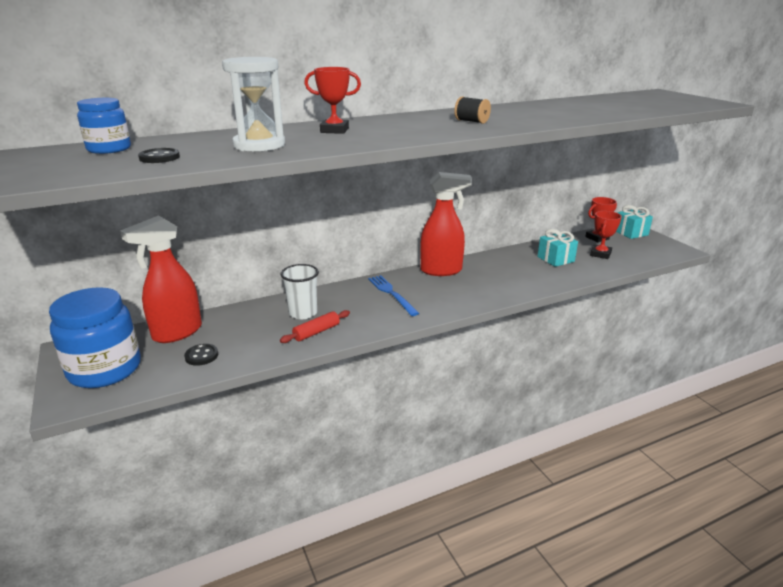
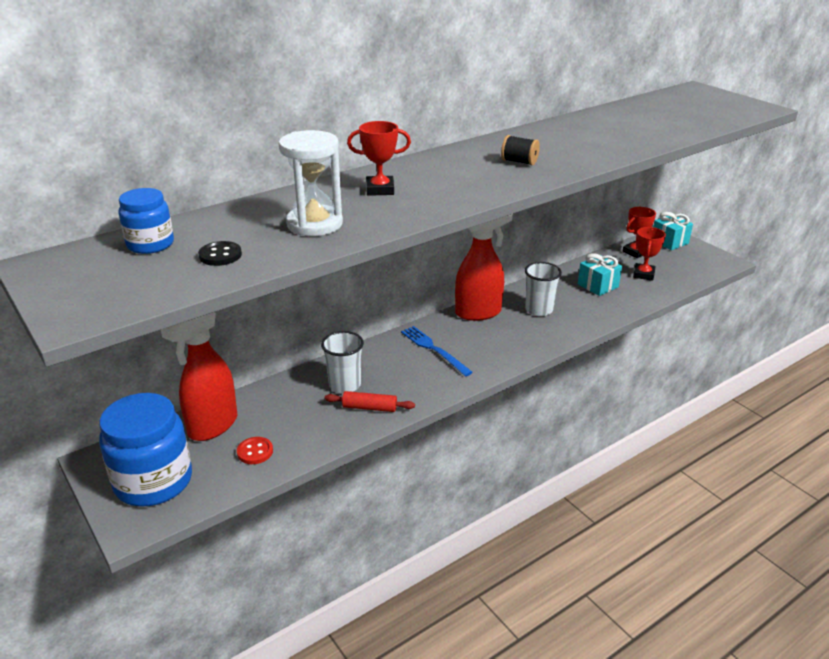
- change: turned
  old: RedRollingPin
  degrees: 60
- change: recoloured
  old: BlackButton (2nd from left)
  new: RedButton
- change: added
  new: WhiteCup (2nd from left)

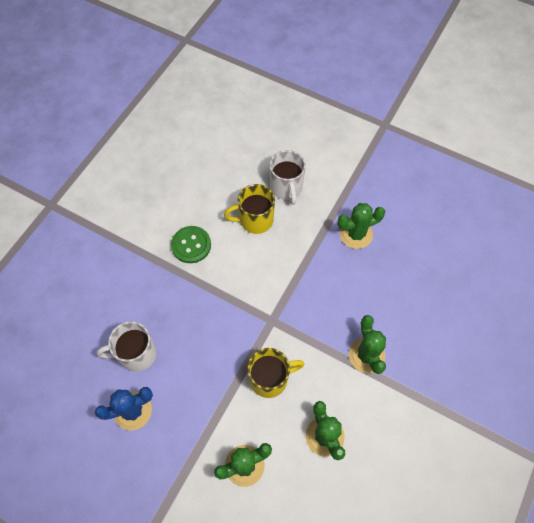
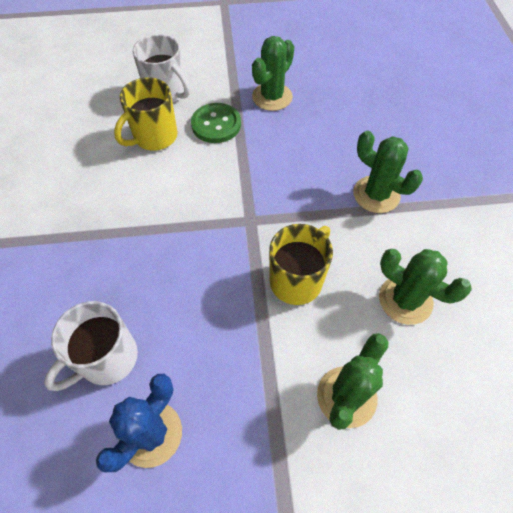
- change: moved
  old: GreenButton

════

Set down each entry above exactly as it appears. Omit the pictures.

▶ [RESPONSE BELOW]
- change: turned
  old: RedRollingPin
  degrees: 60
- change: recoloured
  old: BlackButton (2nd from left)
  new: RedButton
- change: added
  new: WhiteCup (2nd from left)

- change: moved
  old: GreenButton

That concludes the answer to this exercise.